====== Material provided ======
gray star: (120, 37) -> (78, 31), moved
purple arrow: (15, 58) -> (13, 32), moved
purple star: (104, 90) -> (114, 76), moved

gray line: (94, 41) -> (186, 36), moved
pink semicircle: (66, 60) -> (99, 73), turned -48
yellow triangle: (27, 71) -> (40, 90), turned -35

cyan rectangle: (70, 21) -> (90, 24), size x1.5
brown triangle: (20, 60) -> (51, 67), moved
======
====== Material provided ======
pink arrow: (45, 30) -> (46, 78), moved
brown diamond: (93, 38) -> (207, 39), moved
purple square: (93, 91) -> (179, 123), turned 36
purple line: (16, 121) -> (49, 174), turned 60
======
====== Material provided ======
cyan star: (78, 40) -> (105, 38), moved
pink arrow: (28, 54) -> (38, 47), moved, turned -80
======
## What is required
Only the lines above starting at the one containing "gray star: (120, 37) -> (78, 31), moved" and ending at the one containing "brown triangle: (20, 60) -> (51, 67), moved", both included, are to be returned, exactly as they read.

## Solution for this problem
gray star: (120, 37) -> (78, 31), moved
purple arrow: (15, 58) -> (13, 32), moved
purple star: (104, 90) -> (114, 76), moved

gray line: (94, 41) -> (186, 36), moved
pink semicircle: (66, 60) -> (99, 73), turned -48
yellow triangle: (27, 71) -> (40, 90), turned -35

cyan rectangle: (70, 21) -> (90, 24), size x1.5
brown triangle: (20, 60) -> (51, 67), moved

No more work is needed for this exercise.